• **EXERCISE DETAILS**: Excluding any images, copy all of the lines below precisely as written.

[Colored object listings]
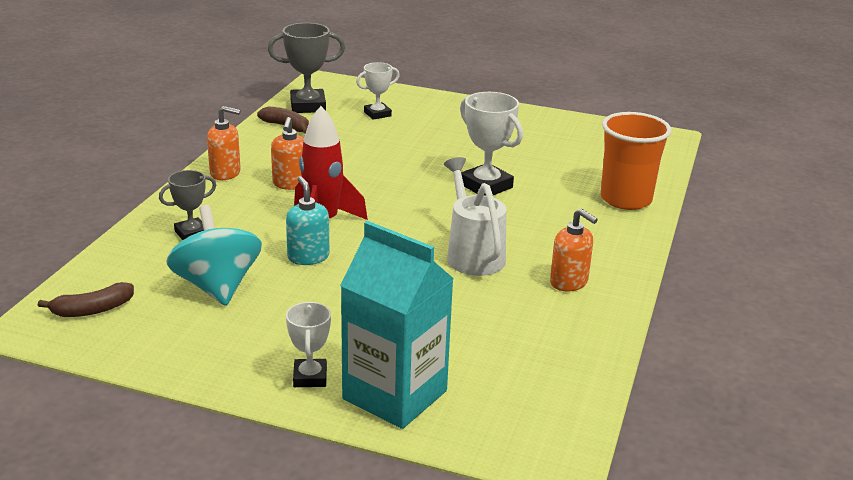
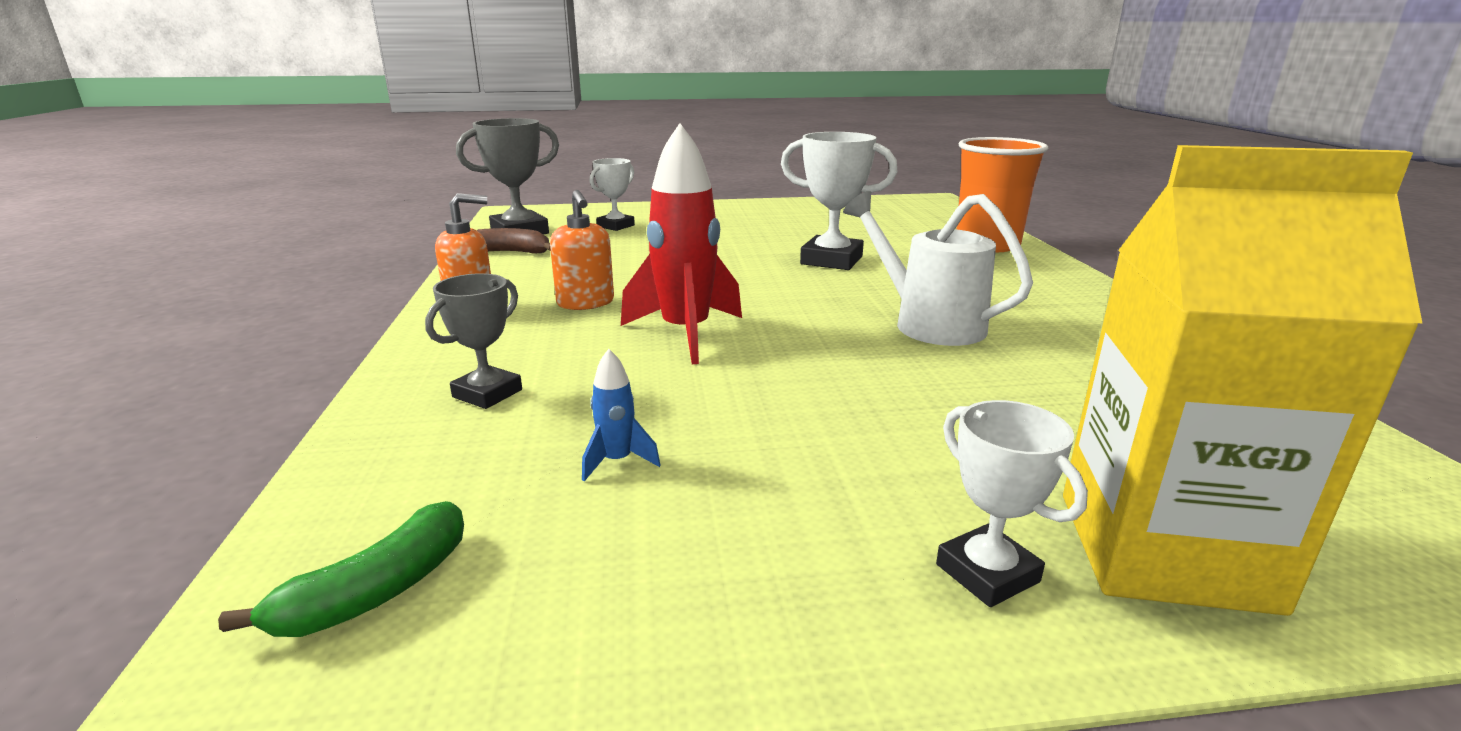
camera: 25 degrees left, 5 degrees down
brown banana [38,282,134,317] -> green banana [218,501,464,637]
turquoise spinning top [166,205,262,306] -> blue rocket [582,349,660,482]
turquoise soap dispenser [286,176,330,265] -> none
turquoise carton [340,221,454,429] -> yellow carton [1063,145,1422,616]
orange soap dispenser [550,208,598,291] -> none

• **RESPONSE BOX**:
camera: 25 degrees left, 5 degrees down
brown banana [38,282,134,317] -> green banana [218,501,464,637]
turquoise spinning top [166,205,262,306] -> blue rocket [582,349,660,482]
turquoise soap dispenser [286,176,330,265] -> none
turquoise carton [340,221,454,429] -> yellow carton [1063,145,1422,616]
orange soap dispenser [550,208,598,291] -> none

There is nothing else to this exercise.